**DATA:**
=-=-=-=-=

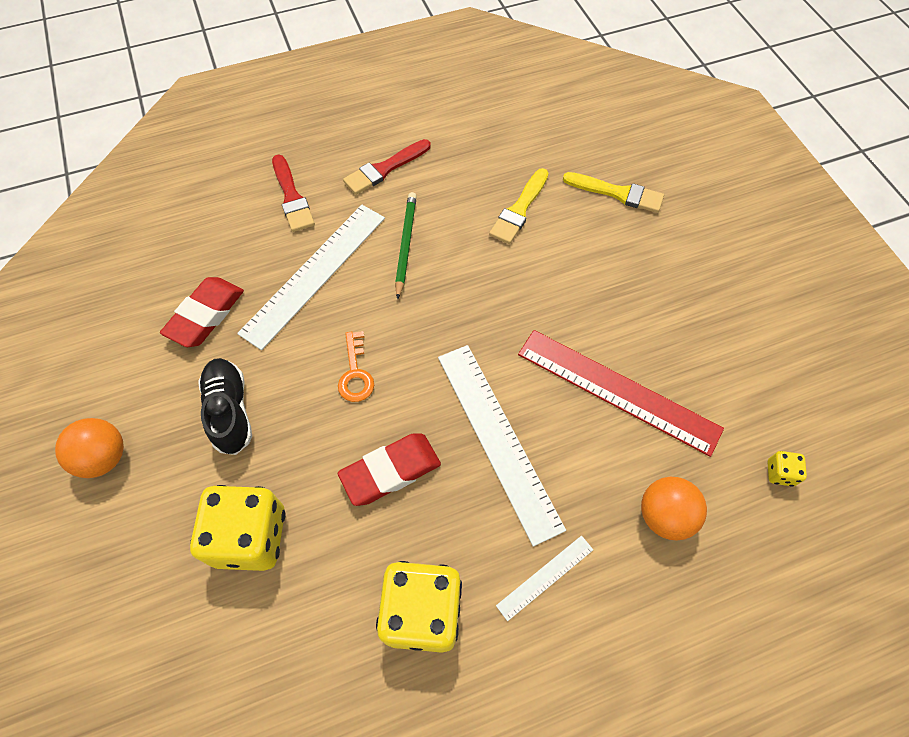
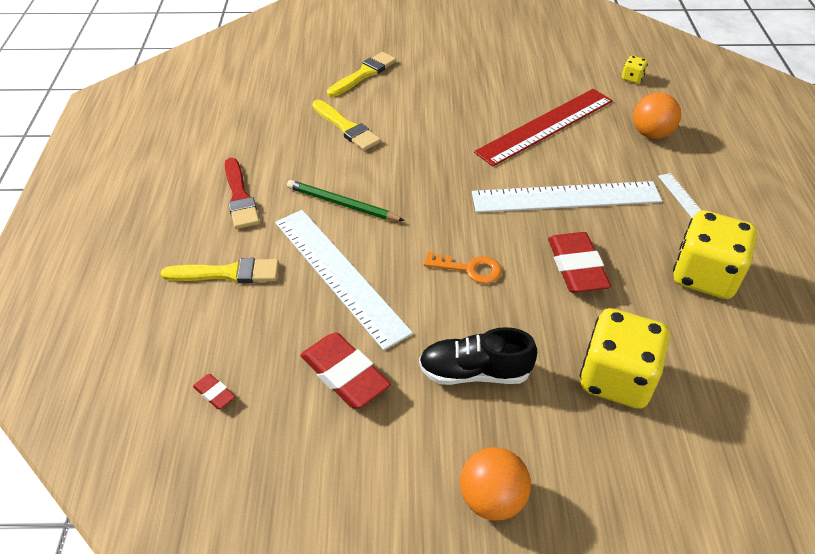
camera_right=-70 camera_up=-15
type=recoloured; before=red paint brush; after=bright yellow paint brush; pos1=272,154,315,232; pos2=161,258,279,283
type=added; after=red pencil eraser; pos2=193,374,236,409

=-=-=-=-=

Quote every line from the line containing "type=recoloured; before=red paint" through the closing line of the listing, including both.

type=recoloured; before=red paint brush; after=bright yellow paint brush; pos1=272,154,315,232; pos2=161,258,279,283
type=added; after=red pencil eraser; pos2=193,374,236,409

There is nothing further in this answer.